**** Information supplied

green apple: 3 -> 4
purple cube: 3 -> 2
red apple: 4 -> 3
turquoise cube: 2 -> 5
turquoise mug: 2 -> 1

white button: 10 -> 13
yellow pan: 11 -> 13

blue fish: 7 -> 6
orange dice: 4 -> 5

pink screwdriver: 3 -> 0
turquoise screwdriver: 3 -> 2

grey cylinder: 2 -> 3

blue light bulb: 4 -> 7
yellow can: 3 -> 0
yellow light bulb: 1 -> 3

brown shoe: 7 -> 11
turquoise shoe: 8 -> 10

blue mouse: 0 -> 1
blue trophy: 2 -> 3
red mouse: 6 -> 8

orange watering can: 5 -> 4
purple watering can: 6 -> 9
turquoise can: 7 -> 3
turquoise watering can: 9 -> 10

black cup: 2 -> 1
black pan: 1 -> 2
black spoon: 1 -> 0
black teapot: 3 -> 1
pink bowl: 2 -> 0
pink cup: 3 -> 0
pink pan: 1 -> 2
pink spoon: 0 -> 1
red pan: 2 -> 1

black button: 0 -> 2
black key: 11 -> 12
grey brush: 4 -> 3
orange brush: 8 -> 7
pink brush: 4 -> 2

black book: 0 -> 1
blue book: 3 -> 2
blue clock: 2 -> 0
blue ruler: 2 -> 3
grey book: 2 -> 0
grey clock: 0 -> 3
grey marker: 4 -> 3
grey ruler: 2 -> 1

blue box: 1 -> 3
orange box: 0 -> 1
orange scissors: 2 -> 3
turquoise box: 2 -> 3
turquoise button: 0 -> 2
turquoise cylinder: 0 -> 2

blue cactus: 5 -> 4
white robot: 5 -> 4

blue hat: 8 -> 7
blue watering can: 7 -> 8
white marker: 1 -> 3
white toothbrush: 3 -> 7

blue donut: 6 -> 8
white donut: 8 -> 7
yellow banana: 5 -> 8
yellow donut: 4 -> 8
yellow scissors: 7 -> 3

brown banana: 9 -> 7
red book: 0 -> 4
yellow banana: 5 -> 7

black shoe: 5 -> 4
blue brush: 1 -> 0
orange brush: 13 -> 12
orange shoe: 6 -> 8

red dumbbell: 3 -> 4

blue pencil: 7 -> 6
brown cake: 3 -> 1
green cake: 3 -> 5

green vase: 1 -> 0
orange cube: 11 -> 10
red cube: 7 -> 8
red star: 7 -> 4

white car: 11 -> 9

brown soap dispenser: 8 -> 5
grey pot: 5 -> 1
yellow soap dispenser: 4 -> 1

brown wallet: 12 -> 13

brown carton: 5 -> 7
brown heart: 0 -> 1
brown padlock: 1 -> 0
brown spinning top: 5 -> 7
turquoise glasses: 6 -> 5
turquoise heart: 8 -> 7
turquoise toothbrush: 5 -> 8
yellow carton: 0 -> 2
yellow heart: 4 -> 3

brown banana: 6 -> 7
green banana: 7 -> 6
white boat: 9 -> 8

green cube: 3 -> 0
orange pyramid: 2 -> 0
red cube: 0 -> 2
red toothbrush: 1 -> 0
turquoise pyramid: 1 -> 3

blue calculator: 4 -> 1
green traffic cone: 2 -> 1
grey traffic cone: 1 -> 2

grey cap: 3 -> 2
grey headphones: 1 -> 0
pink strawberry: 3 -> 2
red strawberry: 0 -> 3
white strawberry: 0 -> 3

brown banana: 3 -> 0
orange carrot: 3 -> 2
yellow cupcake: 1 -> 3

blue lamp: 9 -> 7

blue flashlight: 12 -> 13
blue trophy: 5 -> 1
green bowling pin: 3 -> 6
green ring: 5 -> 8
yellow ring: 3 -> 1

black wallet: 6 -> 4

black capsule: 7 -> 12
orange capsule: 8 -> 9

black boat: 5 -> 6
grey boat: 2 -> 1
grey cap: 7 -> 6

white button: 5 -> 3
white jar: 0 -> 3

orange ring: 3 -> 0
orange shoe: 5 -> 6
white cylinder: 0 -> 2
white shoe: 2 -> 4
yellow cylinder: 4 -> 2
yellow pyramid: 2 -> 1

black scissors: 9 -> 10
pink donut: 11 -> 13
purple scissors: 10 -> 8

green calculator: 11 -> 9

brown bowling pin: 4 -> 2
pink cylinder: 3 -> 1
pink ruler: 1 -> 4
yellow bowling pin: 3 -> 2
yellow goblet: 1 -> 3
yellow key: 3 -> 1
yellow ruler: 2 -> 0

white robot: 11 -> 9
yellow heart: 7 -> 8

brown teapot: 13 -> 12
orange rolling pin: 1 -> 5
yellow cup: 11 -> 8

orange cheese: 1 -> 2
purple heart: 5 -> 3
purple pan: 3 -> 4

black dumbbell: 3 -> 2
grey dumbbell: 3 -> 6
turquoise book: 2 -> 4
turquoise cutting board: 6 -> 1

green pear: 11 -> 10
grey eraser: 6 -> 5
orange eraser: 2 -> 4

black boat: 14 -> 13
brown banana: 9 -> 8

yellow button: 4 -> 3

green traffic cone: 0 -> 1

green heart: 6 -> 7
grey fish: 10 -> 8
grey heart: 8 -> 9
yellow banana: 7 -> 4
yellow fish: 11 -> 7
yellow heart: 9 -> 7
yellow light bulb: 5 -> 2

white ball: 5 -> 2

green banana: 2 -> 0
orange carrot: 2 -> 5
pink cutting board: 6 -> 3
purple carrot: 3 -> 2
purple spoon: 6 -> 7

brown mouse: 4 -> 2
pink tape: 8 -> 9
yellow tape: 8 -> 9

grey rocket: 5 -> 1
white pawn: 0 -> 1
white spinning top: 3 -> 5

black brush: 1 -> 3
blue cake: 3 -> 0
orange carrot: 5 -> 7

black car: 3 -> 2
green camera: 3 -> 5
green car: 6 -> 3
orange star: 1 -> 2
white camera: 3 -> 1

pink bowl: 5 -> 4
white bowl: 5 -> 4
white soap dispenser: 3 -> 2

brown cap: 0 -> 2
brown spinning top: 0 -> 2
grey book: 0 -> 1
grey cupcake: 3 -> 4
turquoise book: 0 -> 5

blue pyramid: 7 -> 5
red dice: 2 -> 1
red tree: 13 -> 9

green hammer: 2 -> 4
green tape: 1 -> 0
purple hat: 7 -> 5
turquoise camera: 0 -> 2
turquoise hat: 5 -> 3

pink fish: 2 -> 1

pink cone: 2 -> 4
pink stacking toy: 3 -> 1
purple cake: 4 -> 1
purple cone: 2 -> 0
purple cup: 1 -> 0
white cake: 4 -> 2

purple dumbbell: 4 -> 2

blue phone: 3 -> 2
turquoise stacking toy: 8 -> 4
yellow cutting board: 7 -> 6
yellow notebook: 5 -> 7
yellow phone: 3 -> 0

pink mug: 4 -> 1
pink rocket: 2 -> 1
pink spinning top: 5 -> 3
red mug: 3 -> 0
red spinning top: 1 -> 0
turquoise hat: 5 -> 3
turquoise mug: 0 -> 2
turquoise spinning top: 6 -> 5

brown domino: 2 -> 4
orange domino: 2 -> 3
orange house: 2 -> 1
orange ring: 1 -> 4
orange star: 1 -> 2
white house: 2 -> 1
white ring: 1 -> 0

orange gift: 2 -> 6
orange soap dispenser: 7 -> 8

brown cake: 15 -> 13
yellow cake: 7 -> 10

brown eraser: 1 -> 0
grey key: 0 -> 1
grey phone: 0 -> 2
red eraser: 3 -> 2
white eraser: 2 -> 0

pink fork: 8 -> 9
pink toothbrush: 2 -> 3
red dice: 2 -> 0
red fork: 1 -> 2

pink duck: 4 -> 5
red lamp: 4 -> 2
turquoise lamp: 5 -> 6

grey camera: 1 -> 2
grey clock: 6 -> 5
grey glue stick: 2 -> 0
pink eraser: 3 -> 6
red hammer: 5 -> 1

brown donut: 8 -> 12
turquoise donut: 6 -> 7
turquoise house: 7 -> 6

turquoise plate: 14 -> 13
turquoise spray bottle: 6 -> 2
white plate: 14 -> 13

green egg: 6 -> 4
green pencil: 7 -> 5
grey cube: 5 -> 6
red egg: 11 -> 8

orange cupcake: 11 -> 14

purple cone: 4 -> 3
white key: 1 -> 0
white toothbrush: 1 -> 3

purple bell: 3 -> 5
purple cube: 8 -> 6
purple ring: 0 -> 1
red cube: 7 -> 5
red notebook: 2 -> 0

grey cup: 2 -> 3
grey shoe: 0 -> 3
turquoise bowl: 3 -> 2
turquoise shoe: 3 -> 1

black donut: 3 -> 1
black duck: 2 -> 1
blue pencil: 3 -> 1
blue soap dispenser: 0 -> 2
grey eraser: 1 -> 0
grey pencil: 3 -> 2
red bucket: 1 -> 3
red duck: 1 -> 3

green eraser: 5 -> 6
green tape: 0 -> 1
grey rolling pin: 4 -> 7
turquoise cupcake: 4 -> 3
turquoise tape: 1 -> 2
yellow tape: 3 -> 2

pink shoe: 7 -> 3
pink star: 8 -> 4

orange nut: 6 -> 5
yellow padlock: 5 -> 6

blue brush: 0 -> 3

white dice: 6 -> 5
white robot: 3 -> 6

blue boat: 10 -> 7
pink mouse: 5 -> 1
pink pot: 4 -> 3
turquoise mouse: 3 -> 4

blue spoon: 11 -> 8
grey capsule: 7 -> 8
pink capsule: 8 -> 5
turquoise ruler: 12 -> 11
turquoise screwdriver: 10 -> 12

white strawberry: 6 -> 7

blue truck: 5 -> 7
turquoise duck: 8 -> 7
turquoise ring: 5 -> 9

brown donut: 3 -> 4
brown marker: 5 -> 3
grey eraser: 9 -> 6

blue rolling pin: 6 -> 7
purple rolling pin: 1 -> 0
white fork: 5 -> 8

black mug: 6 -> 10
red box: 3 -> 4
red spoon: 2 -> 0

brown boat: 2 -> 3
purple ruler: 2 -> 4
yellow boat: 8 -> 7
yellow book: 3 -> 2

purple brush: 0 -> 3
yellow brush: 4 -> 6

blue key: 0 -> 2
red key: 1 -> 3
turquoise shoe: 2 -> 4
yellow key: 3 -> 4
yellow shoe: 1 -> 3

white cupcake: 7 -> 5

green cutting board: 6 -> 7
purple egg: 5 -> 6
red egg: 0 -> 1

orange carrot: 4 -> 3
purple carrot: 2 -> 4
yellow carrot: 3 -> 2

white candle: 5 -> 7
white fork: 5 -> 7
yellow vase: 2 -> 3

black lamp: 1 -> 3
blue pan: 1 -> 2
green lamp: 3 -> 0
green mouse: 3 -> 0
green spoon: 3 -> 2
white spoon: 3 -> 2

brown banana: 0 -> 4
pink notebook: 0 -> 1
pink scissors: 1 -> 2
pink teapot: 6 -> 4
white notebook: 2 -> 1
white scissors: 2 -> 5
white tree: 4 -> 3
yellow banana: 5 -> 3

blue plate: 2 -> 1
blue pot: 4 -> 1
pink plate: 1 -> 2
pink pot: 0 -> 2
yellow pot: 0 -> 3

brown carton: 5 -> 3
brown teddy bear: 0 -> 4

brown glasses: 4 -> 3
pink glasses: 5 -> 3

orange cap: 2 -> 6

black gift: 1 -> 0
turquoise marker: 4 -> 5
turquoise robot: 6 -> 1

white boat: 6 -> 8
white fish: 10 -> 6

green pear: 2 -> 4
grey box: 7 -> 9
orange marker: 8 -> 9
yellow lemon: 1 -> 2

********

**Your instructions**
Report every line of the entries that carries the word "eraser".

**Exercise result**
grey eraser: 6 -> 5
orange eraser: 2 -> 4
brown eraser: 1 -> 0
red eraser: 3 -> 2
white eraser: 2 -> 0
pink eraser: 3 -> 6
grey eraser: 1 -> 0
green eraser: 5 -> 6
grey eraser: 9 -> 6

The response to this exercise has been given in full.